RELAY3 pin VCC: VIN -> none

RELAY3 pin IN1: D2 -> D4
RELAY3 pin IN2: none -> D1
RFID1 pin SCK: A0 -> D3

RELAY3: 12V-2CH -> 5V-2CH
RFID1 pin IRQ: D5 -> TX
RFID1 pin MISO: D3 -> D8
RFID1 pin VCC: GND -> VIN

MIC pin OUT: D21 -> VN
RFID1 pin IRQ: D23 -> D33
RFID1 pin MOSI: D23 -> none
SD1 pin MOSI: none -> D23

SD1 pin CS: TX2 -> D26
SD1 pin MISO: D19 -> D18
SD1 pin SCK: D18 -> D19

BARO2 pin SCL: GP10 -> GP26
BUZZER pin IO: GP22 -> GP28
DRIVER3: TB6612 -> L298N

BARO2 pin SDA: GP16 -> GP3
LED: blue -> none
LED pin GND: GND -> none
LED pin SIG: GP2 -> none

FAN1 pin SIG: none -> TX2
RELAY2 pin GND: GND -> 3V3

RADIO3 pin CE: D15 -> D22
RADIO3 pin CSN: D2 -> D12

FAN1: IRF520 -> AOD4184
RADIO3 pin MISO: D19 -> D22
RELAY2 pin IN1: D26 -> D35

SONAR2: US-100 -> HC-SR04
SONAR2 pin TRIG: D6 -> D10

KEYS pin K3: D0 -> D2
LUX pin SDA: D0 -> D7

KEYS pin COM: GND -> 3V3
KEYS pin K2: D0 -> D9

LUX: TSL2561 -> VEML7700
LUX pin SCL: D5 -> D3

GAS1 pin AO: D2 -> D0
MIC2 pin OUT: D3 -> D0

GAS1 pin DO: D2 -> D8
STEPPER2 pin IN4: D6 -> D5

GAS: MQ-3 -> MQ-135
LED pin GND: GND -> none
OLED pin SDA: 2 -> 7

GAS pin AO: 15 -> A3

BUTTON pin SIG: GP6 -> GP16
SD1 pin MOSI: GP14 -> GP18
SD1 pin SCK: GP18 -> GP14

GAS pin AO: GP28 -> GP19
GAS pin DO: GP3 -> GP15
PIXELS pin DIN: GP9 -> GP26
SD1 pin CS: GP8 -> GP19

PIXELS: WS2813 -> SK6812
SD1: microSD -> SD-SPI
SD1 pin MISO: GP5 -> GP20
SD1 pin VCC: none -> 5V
*-*-*
=== Exercise instructions ===
Filter these records, keeping every line where the word "MOSI" occurs.

=== Response ===
RFID1 pin MOSI: D23 -> none
SD1 pin MOSI: none -> D23
SD1 pin MOSI: GP14 -> GP18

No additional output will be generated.